## DATA FOR THIS TASK:
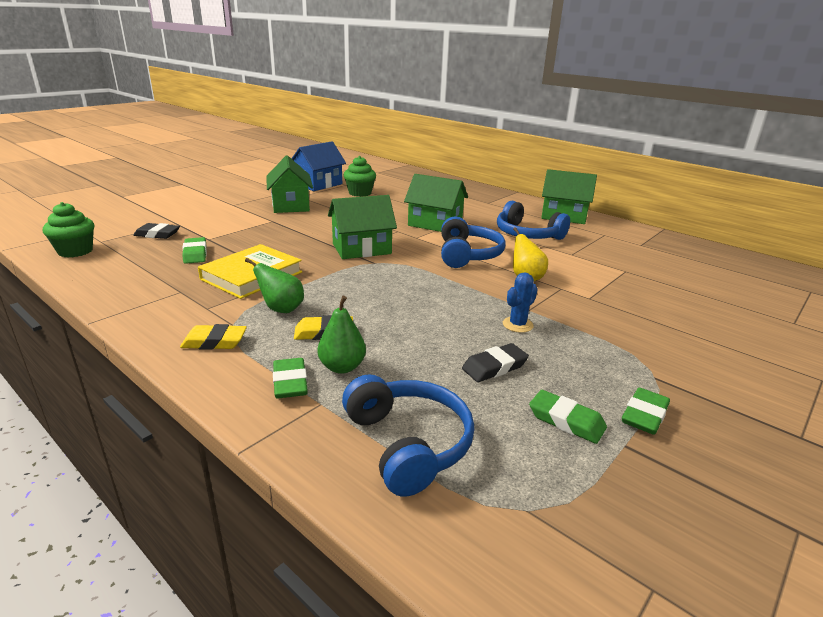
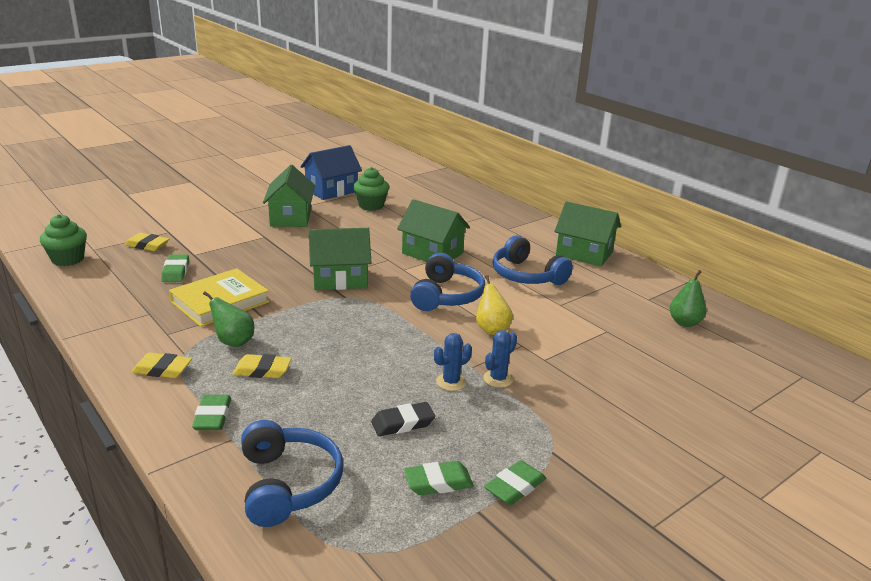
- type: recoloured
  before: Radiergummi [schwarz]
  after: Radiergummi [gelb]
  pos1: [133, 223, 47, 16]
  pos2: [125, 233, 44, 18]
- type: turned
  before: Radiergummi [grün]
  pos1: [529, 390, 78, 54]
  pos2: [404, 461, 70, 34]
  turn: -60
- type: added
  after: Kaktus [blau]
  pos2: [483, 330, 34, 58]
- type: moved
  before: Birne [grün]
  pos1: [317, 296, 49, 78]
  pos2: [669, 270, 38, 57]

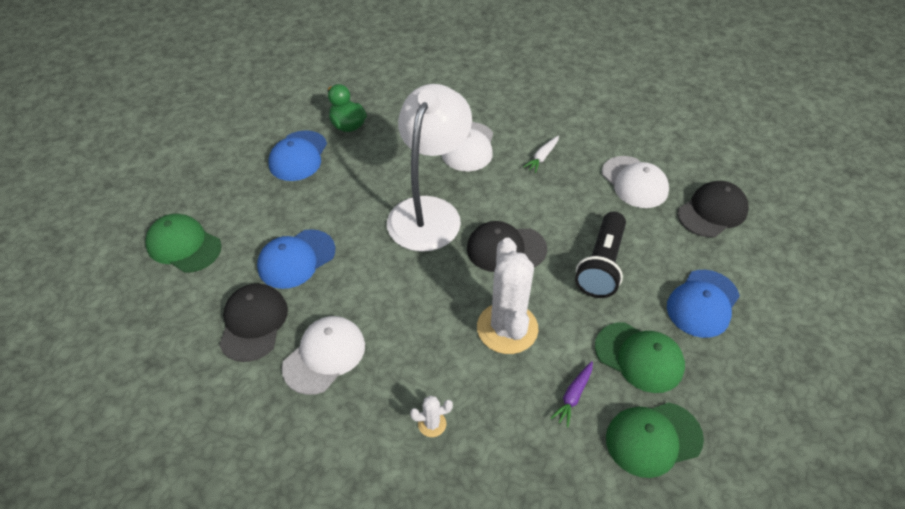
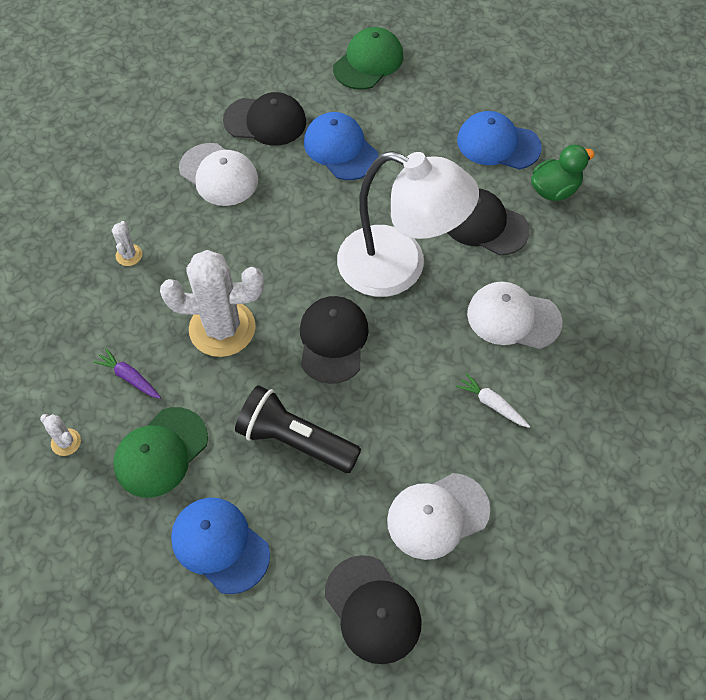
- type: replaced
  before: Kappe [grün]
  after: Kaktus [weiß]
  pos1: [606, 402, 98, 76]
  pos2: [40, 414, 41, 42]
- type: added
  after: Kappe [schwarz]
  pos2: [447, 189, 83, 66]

## WORK TO BE COMPLETED:
If a line contains the word "Kaktus", it counts; please state how many such lines the records above have, and nothing more.

## EXERCISE SOLUTION:
2